• WHAT YOU ARE ASKED TO DO: When "their" occurs in a line of the material, copy that line.

• RECORDS PROVIDED:
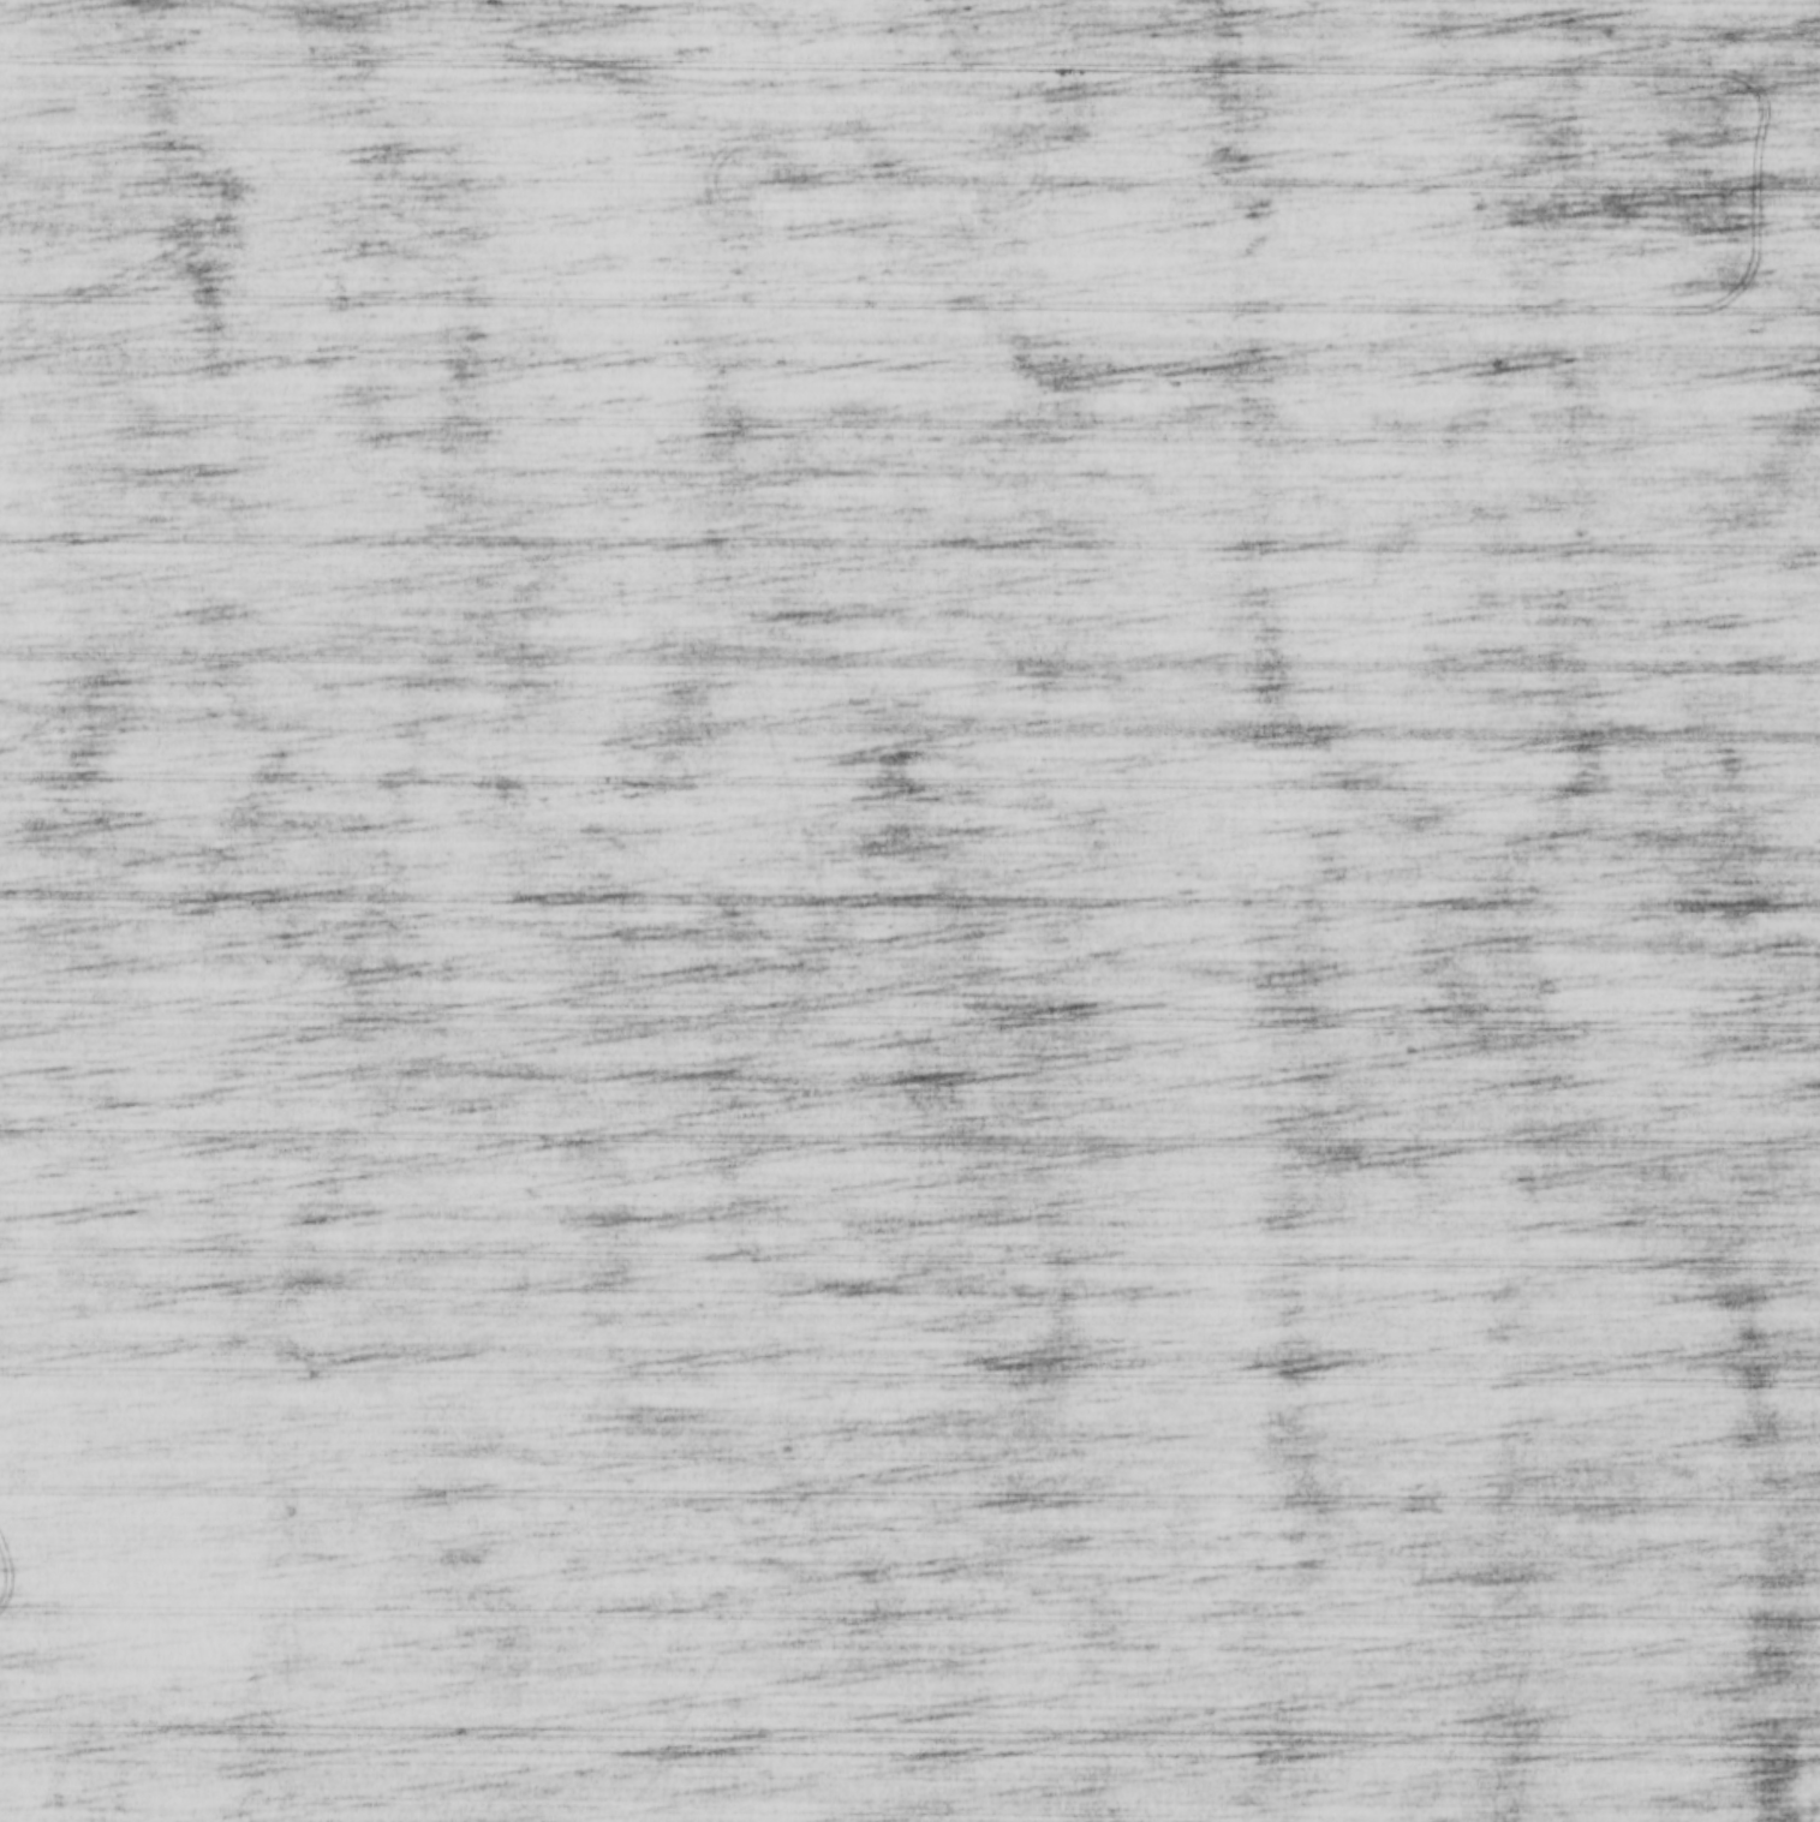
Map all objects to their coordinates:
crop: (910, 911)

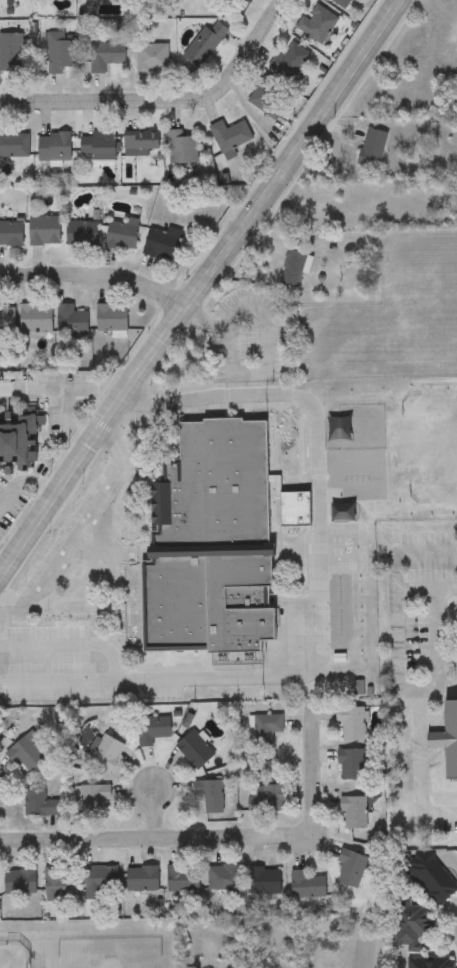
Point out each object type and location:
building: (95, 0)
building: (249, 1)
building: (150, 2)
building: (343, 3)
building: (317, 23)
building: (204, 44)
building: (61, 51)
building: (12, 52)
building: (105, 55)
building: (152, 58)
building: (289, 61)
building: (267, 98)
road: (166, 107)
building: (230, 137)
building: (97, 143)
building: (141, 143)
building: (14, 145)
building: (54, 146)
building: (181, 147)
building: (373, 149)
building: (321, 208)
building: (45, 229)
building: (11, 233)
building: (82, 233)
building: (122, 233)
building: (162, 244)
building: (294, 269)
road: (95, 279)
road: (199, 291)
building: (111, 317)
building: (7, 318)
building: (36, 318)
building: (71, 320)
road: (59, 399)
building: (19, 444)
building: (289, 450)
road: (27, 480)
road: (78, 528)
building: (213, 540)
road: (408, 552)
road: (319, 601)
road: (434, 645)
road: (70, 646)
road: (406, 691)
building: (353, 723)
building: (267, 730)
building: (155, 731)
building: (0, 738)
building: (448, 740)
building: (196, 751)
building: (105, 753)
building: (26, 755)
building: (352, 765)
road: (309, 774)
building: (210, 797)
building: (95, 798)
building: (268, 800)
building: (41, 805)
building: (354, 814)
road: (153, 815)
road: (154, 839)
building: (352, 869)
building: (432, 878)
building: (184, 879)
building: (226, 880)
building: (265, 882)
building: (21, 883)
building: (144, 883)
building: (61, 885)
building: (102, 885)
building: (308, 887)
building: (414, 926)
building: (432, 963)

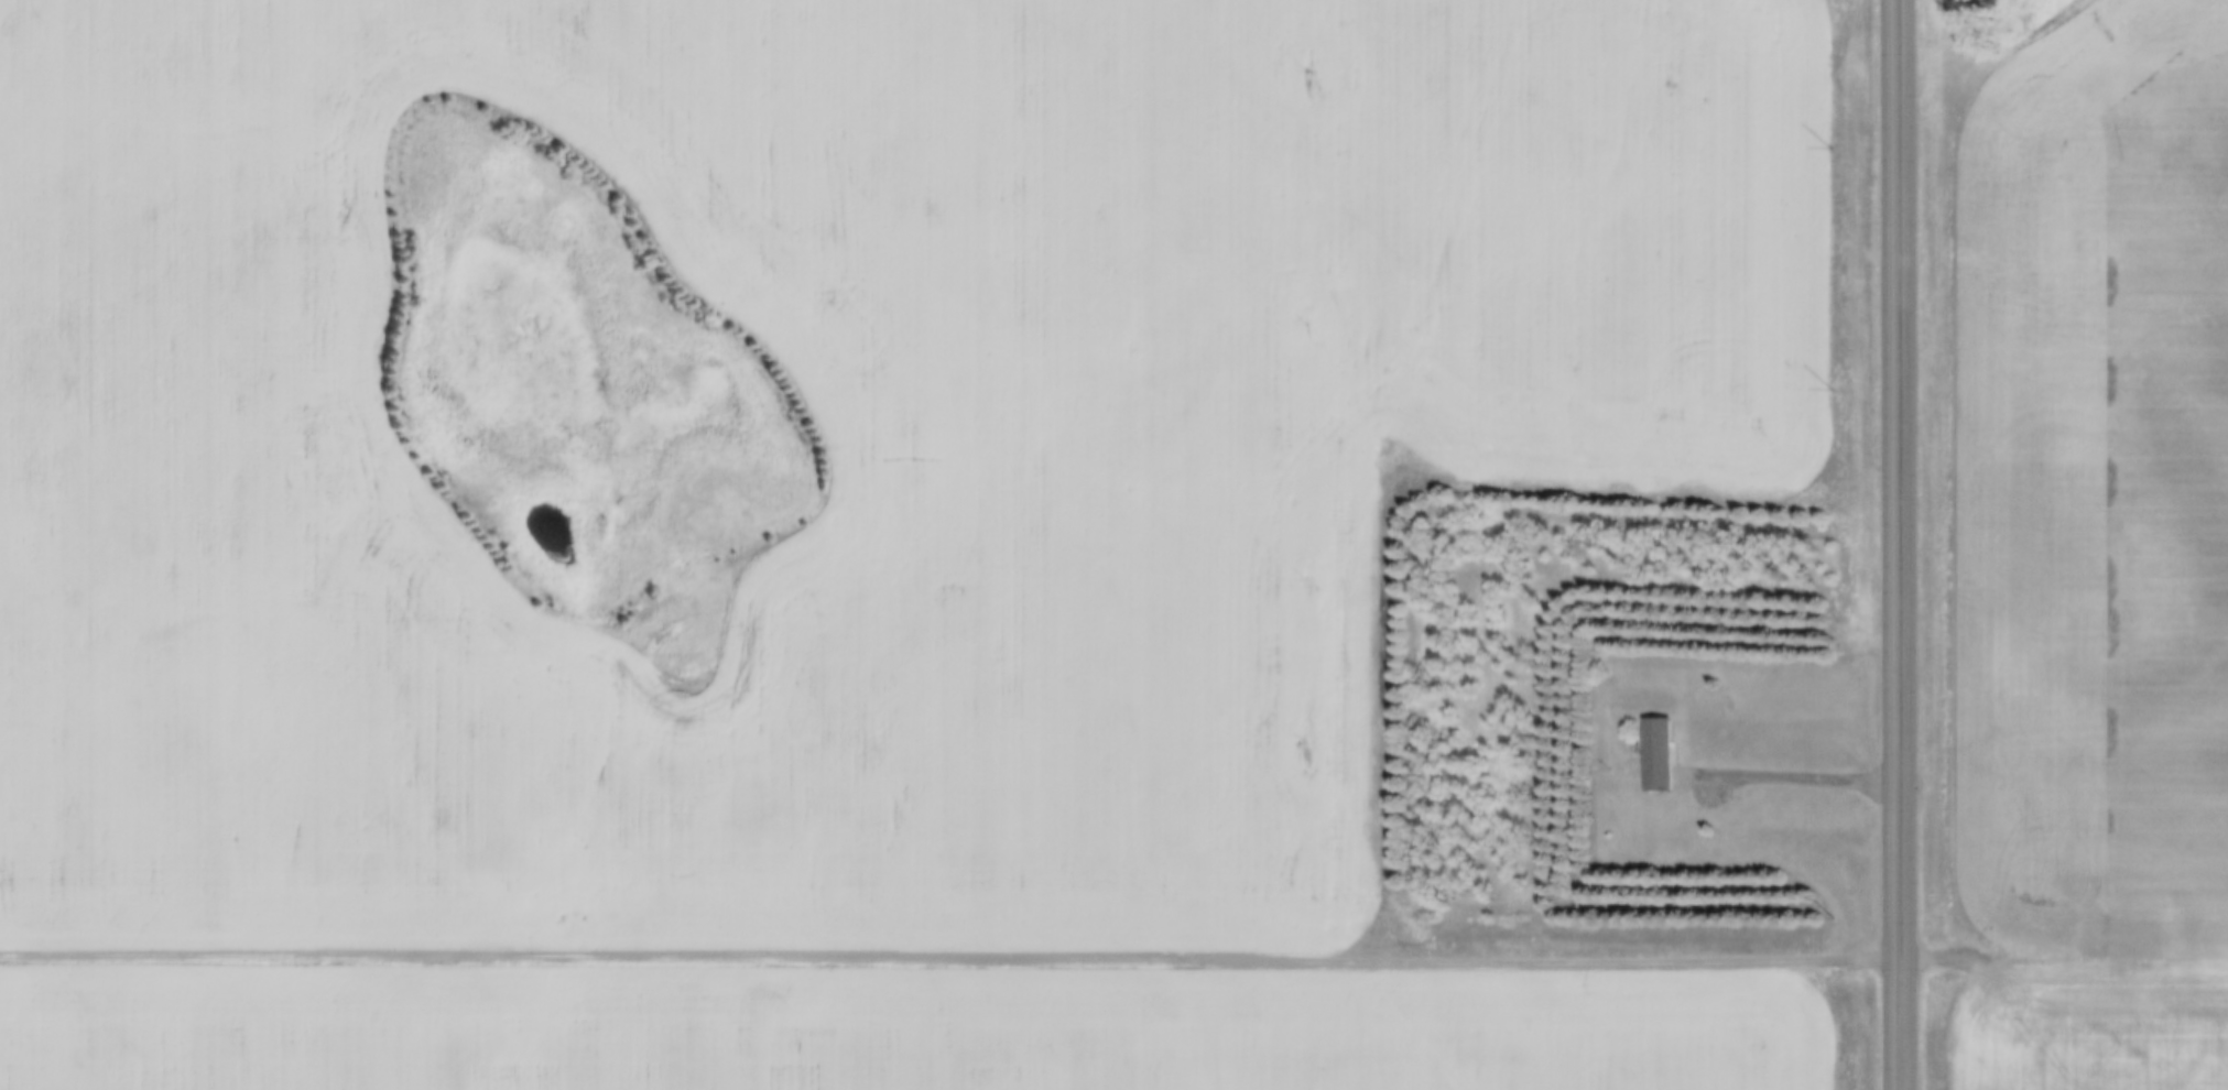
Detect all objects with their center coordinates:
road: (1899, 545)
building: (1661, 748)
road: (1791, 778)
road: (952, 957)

• RESULT:
Map all objects to their coordinates:
Detect all objects with their center coordinates:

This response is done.